The task => Please set down each entry exactly, omitting any picture it holds.

Records shown =>

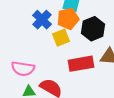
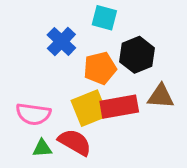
orange pentagon: (68, 19) -> (100, 68), moved
yellow square: (61, 38) -> (90, 108), moved, size x1.4

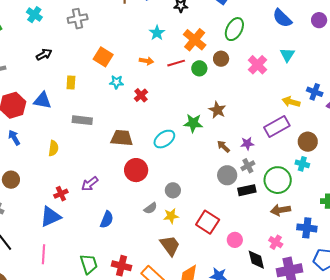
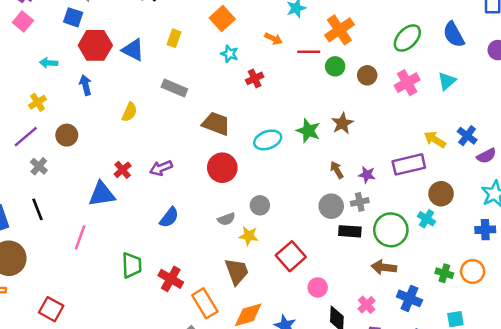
green ellipse: (234, 29) -> (407, 38), moved
brown circle: (221, 59) -> (367, 75), moved
red cross: (61, 194) -> (123, 170), turned -32

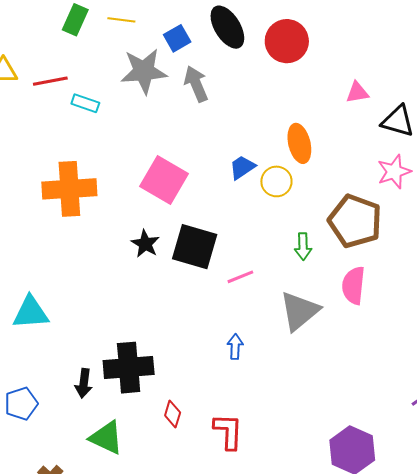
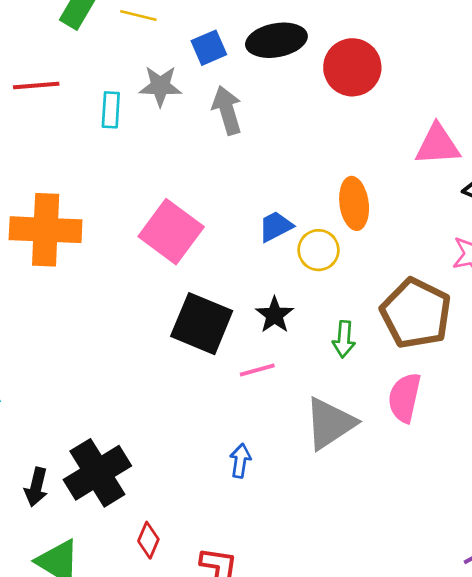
black ellipse: (227, 27) -> (276, 40), turned -75
gray star: (144, 71) -> (160, 86), size x0.7
pink triangle: (357, 92) -> (437, 145), size x1.5
cyan rectangle: (85, 103) -> (111, 110), moved, turned 68
black star: (145, 244) -> (275, 315), moved
black cross: (129, 368) -> (97, 473), turned -33

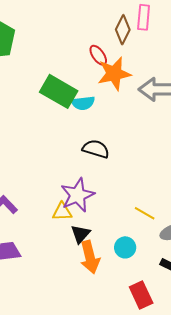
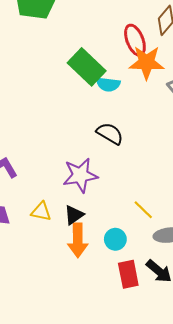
red ellipse: (98, 55) -> (135, 40), size x1.4
yellow triangle: (62, 212) -> (41, 212), moved
red rectangle: (141, 295) -> (128, 274), moved

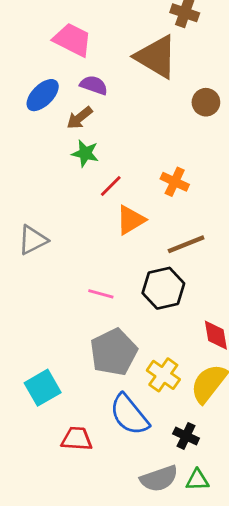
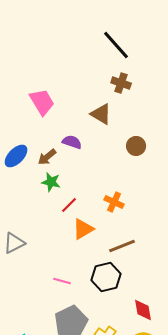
pink trapezoid: (72, 40) -> (42, 102), turned 32
brown triangle: (156, 57) -> (101, 114), size x0.7
purple semicircle: (94, 85) -> (72, 142), moved
blue ellipse: (43, 95) -> (16, 156), moved

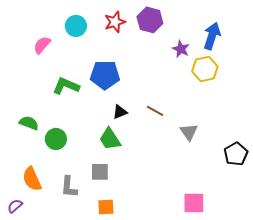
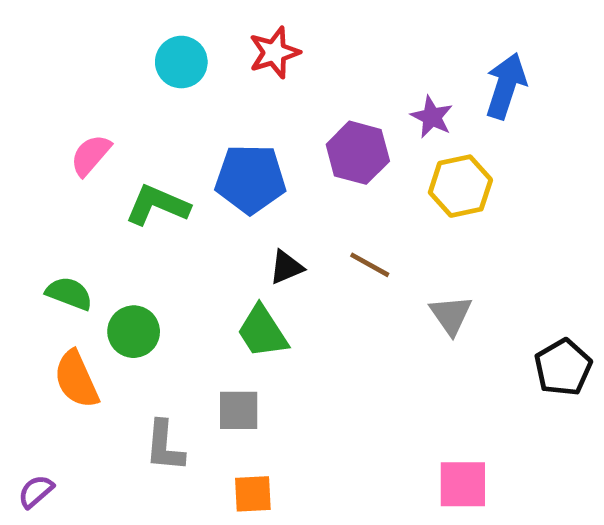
purple hexagon: (150, 20) -> (358, 153), moved
pink semicircle: (42, 45) -> (91, 155), moved
yellow hexagon: (205, 69) -> (460, 186), moved
orange semicircle: (32, 179) -> (76, 379), moved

Answer box =>
orange pentagon: (68, 19) -> (100, 68), moved
yellow square: (61, 38) -> (90, 108), moved, size x1.4

green ellipse: (234, 29) -> (407, 38), moved
brown circle: (221, 59) -> (367, 75), moved
red cross: (61, 194) -> (123, 170), turned -32

black ellipse: (227, 27) -> (276, 40), turned -75
gray star: (144, 71) -> (160, 86), size x0.7
pink triangle: (357, 92) -> (437, 145), size x1.5
cyan rectangle: (85, 103) -> (111, 110), moved, turned 68
black star: (145, 244) -> (275, 315), moved
black cross: (129, 368) -> (97, 473), turned -33

red ellipse: (98, 55) -> (135, 40), size x1.4
yellow triangle: (62, 212) -> (41, 212), moved
red rectangle: (141, 295) -> (128, 274), moved

pink trapezoid: (72, 40) -> (42, 102), turned 32
brown triangle: (156, 57) -> (101, 114), size x0.7
purple semicircle: (94, 85) -> (72, 142), moved
blue ellipse: (43, 95) -> (16, 156), moved

purple hexagon: (150, 20) -> (358, 153), moved
pink semicircle: (42, 45) -> (91, 155), moved
yellow hexagon: (205, 69) -> (460, 186), moved
orange semicircle: (32, 179) -> (76, 379), moved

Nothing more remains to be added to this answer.